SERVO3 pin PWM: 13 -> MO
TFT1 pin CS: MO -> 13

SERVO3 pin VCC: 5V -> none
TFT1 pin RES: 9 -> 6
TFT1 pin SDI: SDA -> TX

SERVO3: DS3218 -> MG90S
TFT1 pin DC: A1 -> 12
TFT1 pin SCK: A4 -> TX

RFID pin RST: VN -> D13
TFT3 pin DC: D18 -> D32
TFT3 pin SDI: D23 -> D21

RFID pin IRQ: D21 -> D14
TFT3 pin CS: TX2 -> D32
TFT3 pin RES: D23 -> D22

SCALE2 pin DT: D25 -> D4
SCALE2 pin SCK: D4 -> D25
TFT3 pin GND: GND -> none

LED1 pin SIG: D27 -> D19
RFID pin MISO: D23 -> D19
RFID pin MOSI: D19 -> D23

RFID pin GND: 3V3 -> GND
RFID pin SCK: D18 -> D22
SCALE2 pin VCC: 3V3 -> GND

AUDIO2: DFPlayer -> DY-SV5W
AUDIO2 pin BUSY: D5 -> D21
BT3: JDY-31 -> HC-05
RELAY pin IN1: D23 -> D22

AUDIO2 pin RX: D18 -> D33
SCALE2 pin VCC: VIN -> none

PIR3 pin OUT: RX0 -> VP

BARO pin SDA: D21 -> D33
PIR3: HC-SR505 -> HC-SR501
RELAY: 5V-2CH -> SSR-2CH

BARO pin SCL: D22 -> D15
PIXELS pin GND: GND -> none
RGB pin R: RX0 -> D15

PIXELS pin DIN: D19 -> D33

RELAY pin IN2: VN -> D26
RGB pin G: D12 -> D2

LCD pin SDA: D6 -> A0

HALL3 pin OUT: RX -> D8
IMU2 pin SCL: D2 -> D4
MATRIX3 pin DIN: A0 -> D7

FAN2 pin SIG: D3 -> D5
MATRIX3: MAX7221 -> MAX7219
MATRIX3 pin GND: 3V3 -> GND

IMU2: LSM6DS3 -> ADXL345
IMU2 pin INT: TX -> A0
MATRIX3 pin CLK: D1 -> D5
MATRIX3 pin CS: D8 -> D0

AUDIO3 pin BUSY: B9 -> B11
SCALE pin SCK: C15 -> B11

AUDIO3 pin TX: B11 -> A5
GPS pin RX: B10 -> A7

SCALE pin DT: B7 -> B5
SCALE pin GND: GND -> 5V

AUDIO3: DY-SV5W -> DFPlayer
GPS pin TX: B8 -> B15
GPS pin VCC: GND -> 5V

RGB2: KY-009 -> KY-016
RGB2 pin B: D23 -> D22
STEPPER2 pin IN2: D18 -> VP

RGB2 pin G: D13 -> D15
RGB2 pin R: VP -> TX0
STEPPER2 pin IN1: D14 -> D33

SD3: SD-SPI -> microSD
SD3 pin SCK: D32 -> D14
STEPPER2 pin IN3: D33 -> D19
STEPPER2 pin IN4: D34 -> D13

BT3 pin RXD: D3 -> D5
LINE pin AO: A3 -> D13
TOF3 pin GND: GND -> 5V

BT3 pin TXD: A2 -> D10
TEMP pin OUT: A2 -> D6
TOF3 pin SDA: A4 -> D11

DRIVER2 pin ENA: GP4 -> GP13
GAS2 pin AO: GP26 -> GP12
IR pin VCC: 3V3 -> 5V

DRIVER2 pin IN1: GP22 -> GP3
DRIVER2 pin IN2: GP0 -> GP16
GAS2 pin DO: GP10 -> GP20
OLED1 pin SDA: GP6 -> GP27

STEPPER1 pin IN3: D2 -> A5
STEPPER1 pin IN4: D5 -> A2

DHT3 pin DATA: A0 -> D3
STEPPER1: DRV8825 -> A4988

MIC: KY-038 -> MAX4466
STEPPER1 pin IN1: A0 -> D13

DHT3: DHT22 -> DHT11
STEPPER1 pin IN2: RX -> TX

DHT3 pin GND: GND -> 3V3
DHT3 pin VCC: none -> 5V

§ **Task**: The line containing "RGB pin R: RX0 -> D15" and every line after it, through the end of the records above: output exactly those, and nothing else.

§ **Response to the task**:
RGB pin R: RX0 -> D15

PIXELS pin DIN: D19 -> D33

RELAY pin IN2: VN -> D26
RGB pin G: D12 -> D2

LCD pin SDA: D6 -> A0

HALL3 pin OUT: RX -> D8
IMU2 pin SCL: D2 -> D4
MATRIX3 pin DIN: A0 -> D7

FAN2 pin SIG: D3 -> D5
MATRIX3: MAX7221 -> MAX7219
MATRIX3 pin GND: 3V3 -> GND

IMU2: LSM6DS3 -> ADXL345
IMU2 pin INT: TX -> A0
MATRIX3 pin CLK: D1 -> D5
MATRIX3 pin CS: D8 -> D0

AUDIO3 pin BUSY: B9 -> B11
SCALE pin SCK: C15 -> B11

AUDIO3 pin TX: B11 -> A5
GPS pin RX: B10 -> A7

SCALE pin DT: B7 -> B5
SCALE pin GND: GND -> 5V

AUDIO3: DY-SV5W -> DFPlayer
GPS pin TX: B8 -> B15
GPS pin VCC: GND -> 5V

RGB2: KY-009 -> KY-016
RGB2 pin B: D23 -> D22
STEPPER2 pin IN2: D18 -> VP

RGB2 pin G: D13 -> D15
RGB2 pin R: VP -> TX0
STEPPER2 pin IN1: D14 -> D33

SD3: SD-SPI -> microSD
SD3 pin SCK: D32 -> D14
STEPPER2 pin IN3: D33 -> D19
STEPPER2 pin IN4: D34 -> D13

BT3 pin RXD: D3 -> D5
LINE pin AO: A3 -> D13
TOF3 pin GND: GND -> 5V

BT3 pin TXD: A2 -> D10
TEMP pin OUT: A2 -> D6
TOF3 pin SDA: A4 -> D11

DRIVER2 pin ENA: GP4 -> GP13
GAS2 pin AO: GP26 -> GP12
IR pin VCC: 3V3 -> 5V

DRIVER2 pin IN1: GP22 -> GP3
DRIVER2 pin IN2: GP0 -> GP16
GAS2 pin DO: GP10 -> GP20
OLED1 pin SDA: GP6 -> GP27

STEPPER1 pin IN3: D2 -> A5
STEPPER1 pin IN4: D5 -> A2

DHT3 pin DATA: A0 -> D3
STEPPER1: DRV8825 -> A4988

MIC: KY-038 -> MAX4466
STEPPER1 pin IN1: A0 -> D13

DHT3: DHT22 -> DHT11
STEPPER1 pin IN2: RX -> TX

DHT3 pin GND: GND -> 3V3
DHT3 pin VCC: none -> 5V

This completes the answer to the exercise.